# YOUR OBJECTIVE
Pull out every line of the listing below where "MOSI" appears.

*** Begin section ***

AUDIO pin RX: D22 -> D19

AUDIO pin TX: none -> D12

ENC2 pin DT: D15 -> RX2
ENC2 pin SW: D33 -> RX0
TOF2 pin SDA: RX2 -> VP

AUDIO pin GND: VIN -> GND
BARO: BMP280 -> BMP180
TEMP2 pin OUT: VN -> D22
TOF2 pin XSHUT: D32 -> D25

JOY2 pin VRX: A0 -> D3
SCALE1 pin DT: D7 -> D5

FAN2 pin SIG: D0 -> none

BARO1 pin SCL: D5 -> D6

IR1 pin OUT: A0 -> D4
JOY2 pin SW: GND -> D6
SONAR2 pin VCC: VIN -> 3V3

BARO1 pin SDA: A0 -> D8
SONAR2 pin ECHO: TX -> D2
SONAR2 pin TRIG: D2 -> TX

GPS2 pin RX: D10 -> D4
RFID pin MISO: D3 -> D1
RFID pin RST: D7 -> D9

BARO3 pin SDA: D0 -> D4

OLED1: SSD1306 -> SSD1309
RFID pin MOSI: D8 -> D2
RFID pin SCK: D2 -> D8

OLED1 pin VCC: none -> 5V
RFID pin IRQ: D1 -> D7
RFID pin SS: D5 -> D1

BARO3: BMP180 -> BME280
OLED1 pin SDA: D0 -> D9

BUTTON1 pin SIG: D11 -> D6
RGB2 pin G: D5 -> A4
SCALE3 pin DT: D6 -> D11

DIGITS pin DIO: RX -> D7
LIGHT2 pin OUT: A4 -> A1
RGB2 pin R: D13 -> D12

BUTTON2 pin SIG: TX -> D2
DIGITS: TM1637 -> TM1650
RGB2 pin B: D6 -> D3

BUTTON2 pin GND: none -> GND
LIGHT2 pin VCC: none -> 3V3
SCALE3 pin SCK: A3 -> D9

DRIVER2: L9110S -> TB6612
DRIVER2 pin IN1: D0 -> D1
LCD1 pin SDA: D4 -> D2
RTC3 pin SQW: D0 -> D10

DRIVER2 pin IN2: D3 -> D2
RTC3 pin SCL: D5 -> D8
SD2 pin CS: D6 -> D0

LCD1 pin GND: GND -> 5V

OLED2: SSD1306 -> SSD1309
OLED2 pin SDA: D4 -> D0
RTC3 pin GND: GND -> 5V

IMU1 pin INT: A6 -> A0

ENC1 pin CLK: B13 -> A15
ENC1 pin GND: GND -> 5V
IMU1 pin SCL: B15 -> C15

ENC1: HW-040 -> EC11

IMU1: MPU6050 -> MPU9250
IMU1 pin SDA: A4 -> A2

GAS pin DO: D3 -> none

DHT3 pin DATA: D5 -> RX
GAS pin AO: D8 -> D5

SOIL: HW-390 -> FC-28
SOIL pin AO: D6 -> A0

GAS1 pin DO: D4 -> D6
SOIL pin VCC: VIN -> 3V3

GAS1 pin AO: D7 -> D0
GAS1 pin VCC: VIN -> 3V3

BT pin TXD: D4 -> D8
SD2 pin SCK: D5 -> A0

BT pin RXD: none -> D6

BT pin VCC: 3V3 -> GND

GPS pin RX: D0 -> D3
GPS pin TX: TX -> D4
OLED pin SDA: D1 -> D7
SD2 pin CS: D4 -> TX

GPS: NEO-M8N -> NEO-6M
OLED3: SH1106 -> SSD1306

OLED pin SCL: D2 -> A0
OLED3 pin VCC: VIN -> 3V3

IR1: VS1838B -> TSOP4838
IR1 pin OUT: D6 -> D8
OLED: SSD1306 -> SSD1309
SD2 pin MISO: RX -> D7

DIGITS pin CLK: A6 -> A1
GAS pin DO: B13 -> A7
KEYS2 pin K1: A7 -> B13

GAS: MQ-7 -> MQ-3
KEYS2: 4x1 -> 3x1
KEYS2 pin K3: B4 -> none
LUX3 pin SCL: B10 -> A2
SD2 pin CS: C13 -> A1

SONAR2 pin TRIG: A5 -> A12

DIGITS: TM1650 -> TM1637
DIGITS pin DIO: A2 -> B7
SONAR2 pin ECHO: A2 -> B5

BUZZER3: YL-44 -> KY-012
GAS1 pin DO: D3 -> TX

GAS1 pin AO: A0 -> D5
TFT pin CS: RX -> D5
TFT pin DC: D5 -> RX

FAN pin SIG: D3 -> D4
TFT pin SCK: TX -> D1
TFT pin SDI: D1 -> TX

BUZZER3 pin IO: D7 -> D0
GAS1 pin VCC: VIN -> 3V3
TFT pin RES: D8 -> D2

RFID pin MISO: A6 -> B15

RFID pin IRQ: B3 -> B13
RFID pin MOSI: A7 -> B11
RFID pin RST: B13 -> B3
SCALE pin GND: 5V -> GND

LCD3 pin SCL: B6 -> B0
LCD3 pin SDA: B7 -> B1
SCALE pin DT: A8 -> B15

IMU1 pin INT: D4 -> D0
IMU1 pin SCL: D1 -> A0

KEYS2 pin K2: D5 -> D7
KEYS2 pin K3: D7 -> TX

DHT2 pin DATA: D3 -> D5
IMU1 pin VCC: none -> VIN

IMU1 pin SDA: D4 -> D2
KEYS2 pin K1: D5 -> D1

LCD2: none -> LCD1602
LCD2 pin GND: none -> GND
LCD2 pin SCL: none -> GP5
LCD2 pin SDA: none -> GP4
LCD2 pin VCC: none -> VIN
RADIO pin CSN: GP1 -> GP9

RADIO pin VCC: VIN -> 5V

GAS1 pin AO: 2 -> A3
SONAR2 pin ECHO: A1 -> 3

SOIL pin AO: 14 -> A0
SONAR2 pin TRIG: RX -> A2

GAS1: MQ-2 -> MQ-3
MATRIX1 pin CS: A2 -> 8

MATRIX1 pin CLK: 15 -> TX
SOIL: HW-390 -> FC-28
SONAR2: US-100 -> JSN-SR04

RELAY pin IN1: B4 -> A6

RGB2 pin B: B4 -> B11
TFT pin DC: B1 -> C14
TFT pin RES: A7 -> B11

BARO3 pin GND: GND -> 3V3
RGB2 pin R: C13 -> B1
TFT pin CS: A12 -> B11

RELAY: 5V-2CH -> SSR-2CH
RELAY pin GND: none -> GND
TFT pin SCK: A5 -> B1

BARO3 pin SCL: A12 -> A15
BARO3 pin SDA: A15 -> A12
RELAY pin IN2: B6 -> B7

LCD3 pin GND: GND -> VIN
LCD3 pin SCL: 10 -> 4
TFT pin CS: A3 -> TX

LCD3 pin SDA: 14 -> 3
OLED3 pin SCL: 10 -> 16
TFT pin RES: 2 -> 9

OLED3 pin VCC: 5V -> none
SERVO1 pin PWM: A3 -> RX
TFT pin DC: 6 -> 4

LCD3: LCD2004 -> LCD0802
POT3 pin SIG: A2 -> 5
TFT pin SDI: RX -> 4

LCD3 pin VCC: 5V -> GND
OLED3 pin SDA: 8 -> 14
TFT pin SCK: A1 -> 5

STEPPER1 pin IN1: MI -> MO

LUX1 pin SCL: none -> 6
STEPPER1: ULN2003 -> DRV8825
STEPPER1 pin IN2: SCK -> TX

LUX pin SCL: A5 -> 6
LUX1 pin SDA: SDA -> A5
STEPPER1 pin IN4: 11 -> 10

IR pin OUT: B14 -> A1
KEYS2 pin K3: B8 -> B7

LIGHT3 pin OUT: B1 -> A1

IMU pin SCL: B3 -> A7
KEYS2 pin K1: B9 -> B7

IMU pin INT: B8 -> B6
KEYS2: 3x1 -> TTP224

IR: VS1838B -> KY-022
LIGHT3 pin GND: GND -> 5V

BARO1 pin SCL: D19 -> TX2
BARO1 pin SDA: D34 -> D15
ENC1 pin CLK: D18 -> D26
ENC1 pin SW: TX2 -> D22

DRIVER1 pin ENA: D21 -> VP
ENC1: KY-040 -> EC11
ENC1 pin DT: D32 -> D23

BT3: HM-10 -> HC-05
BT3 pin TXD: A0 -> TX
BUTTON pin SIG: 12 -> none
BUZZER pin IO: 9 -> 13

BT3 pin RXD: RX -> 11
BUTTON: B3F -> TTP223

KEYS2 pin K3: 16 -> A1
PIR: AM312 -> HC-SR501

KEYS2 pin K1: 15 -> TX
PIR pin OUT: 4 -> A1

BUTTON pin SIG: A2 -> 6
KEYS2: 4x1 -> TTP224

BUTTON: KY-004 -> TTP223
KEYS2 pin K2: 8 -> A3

*** End section ***

# TASK OUTPUT
RFID pin MOSI: D8 -> D2
RFID pin MOSI: A7 -> B11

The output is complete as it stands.